Your copy should hold every record verbatim and none of the pictures.

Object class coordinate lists
──────────
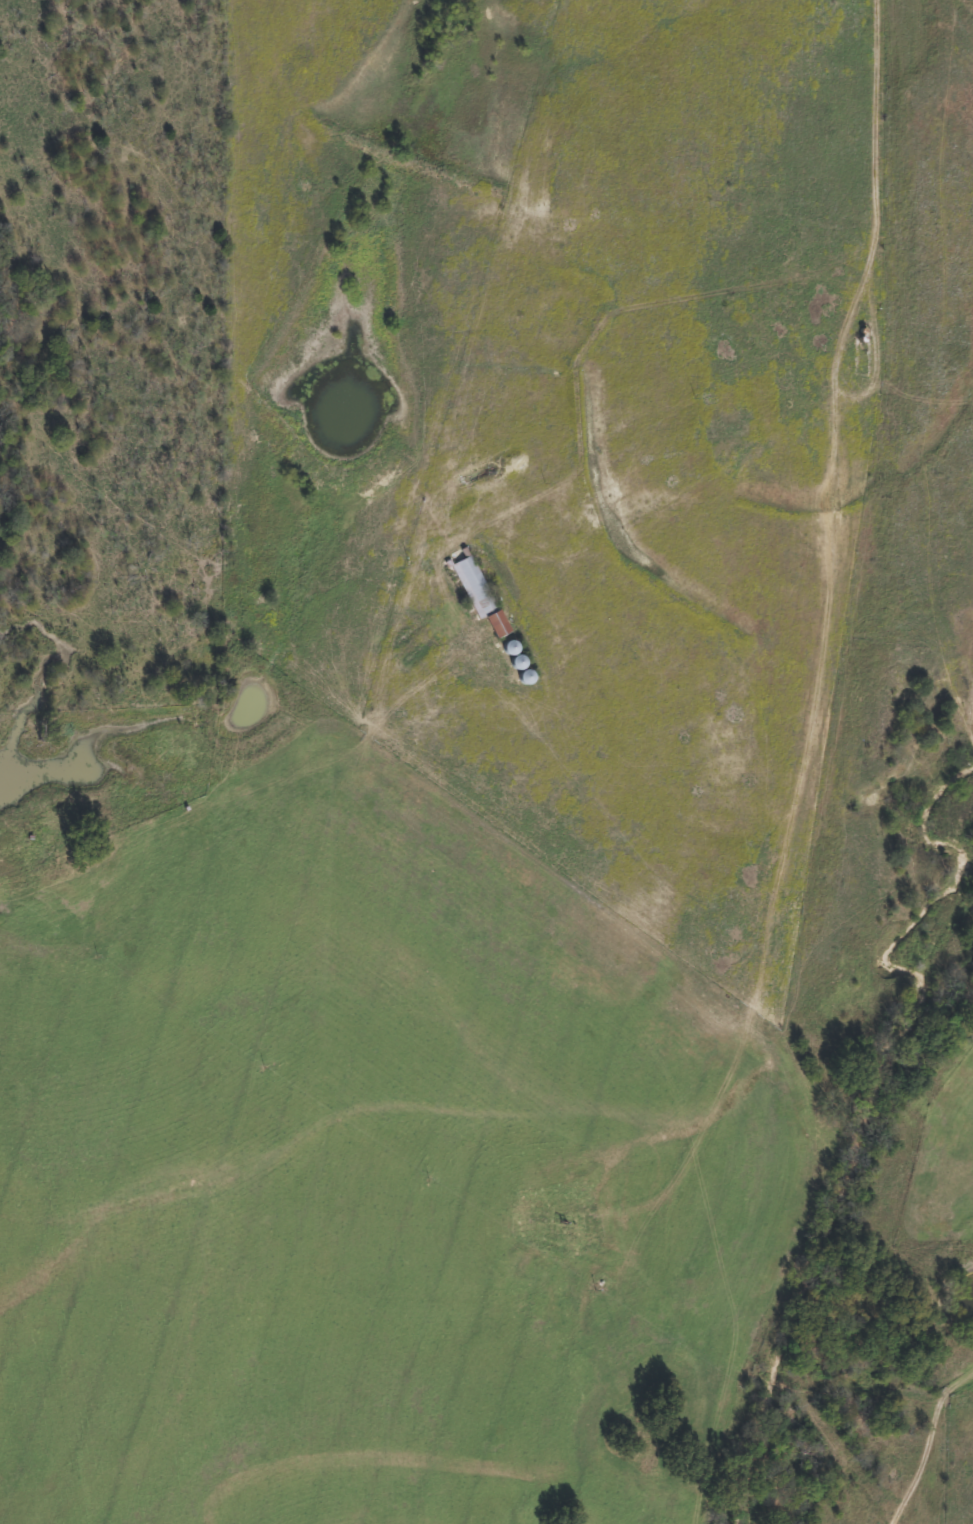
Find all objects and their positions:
building: (478, 595)
building: (508, 648)
building: (515, 662)
building: (523, 677)
road: (815, 760)
road: (952, 1483)

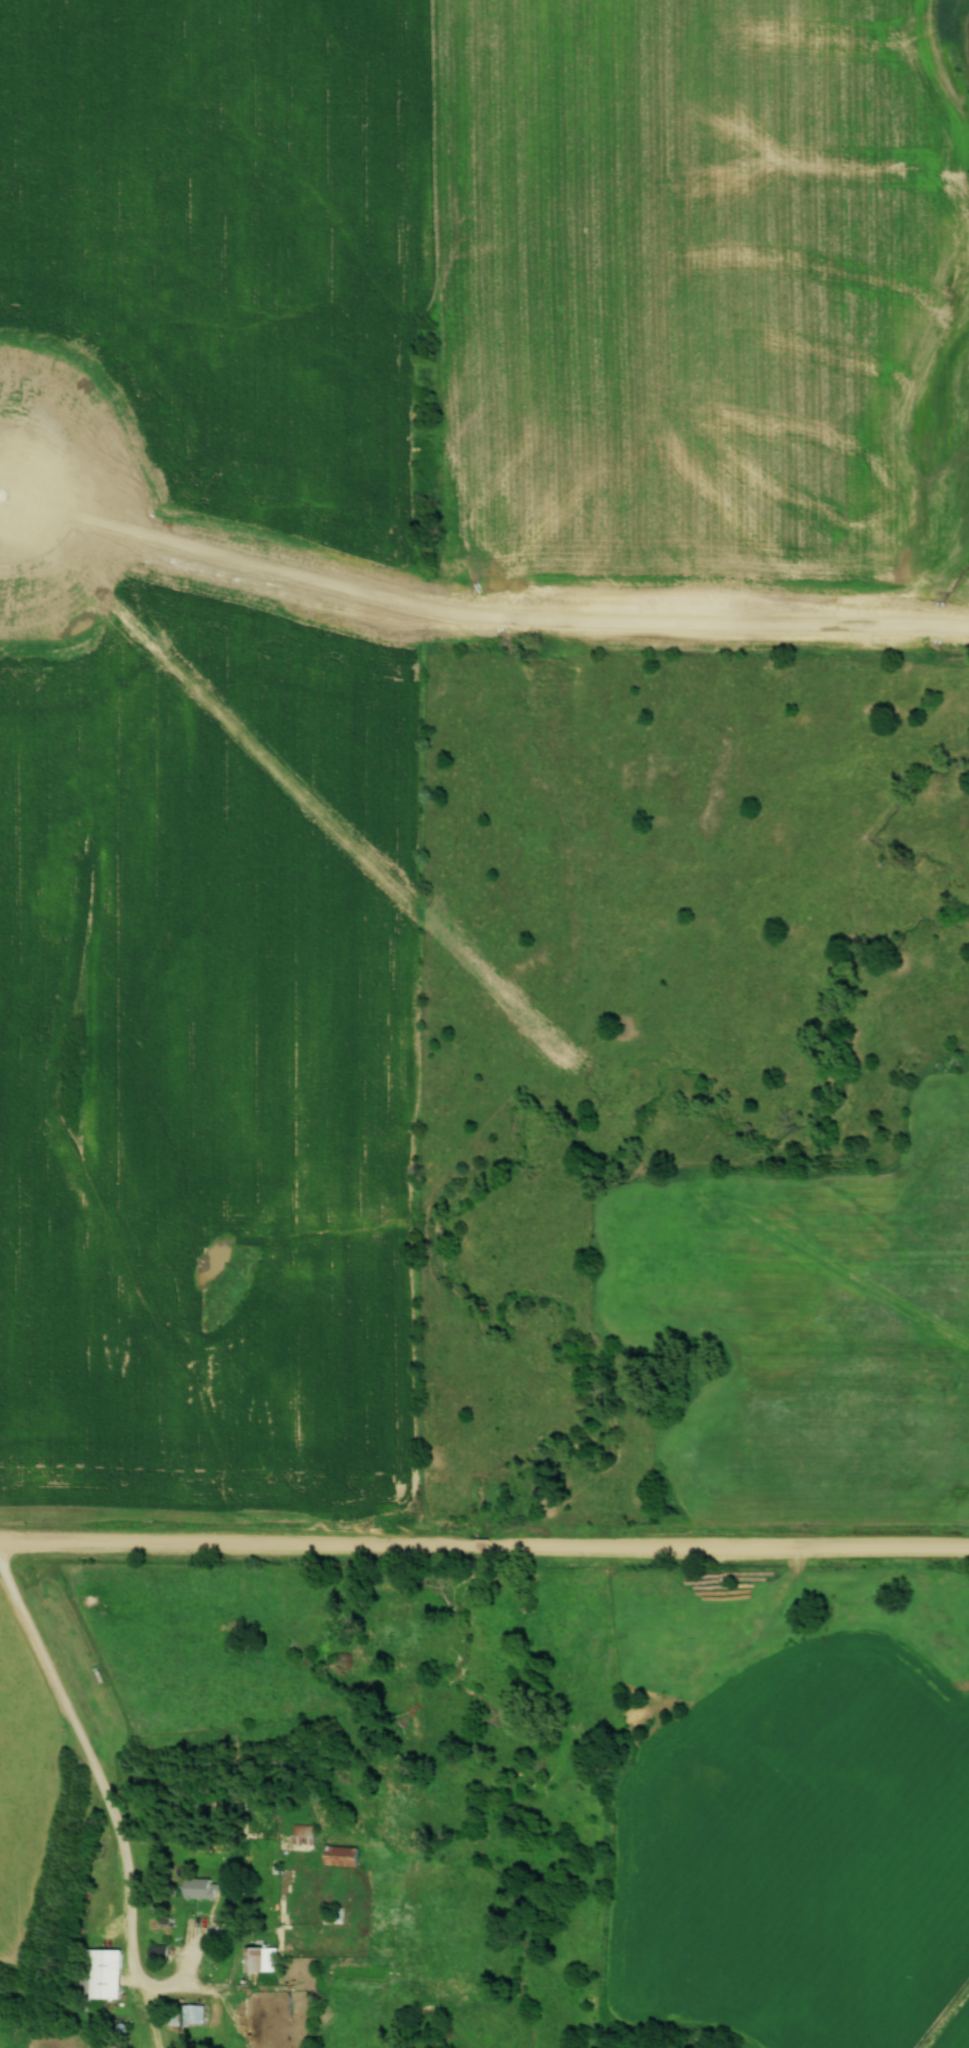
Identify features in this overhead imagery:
road: (484, 1546)
road: (106, 1803)
building: (305, 1833)
building: (340, 1855)
building: (199, 1887)
building: (154, 1952)
building: (260, 1959)
building: (97, 1976)
building: (186, 2015)

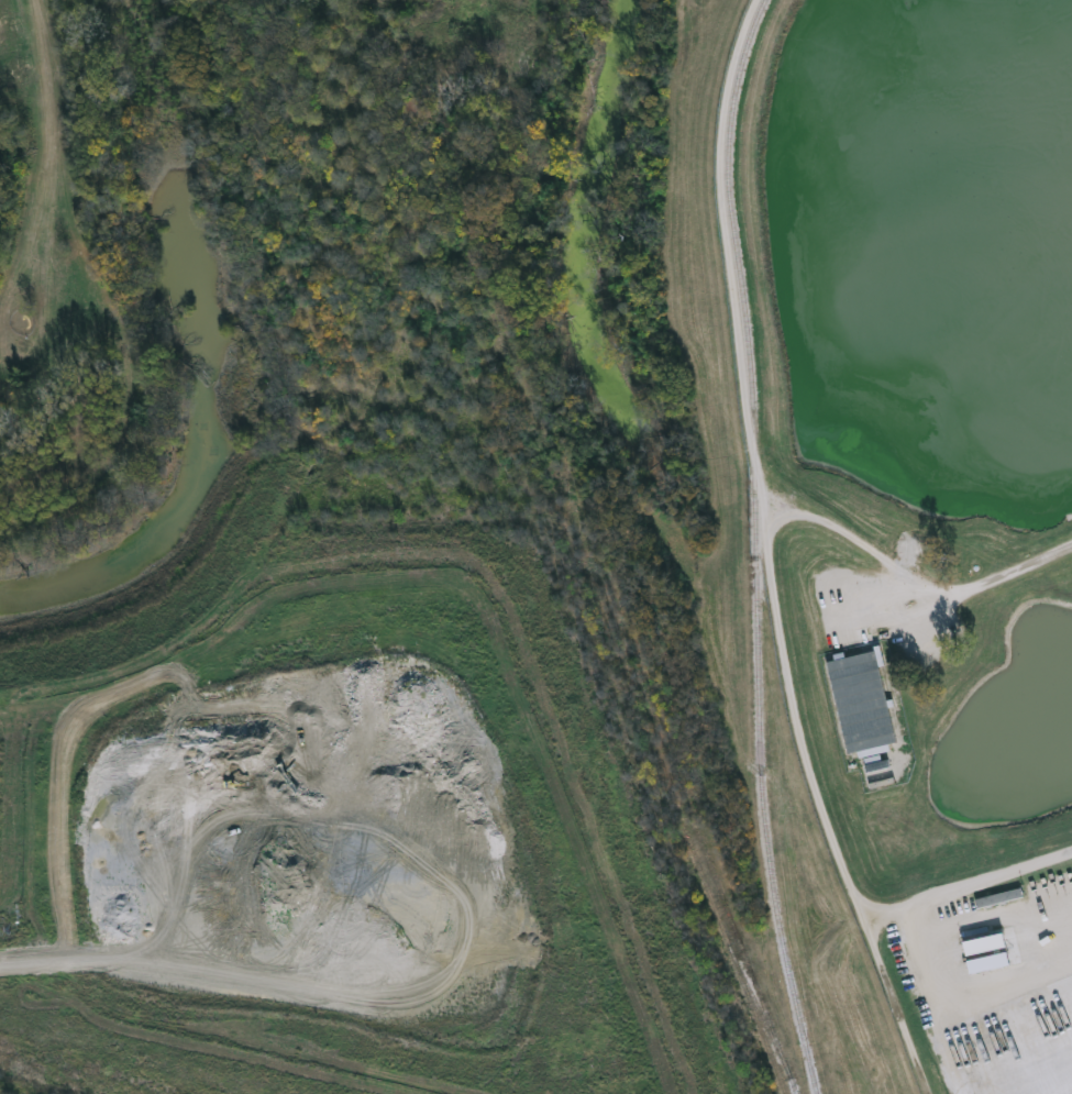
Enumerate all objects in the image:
building: (418, 111)
wastewater plant: (915, 483)
railway: (754, 546)
road: (770, 563)
road: (916, 580)
railway: (612, 611)
building: (985, 945)
railway: (731, 956)
railway: (755, 1003)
──────────
#### [Finished task]
Find all objects and their positions:
building: (478, 595)
building: (508, 648)
building: (515, 662)
building: (523, 677)
road: (815, 760)
road: (952, 1483)

Identify features in this overhead imagery:
road: (484, 1546)
road: (106, 1803)
building: (305, 1833)
building: (340, 1855)
building: (199, 1887)
building: (154, 1952)
building: (260, 1959)
building: (97, 1976)
building: (186, 2015)

Enumerate all objects in the image:
building: (418, 111)
wastewater plant: (915, 483)
railway: (754, 546)
road: (770, 563)
road: (916, 580)
railway: (612, 611)
building: (985, 945)
railway: (731, 956)
railway: (755, 1003)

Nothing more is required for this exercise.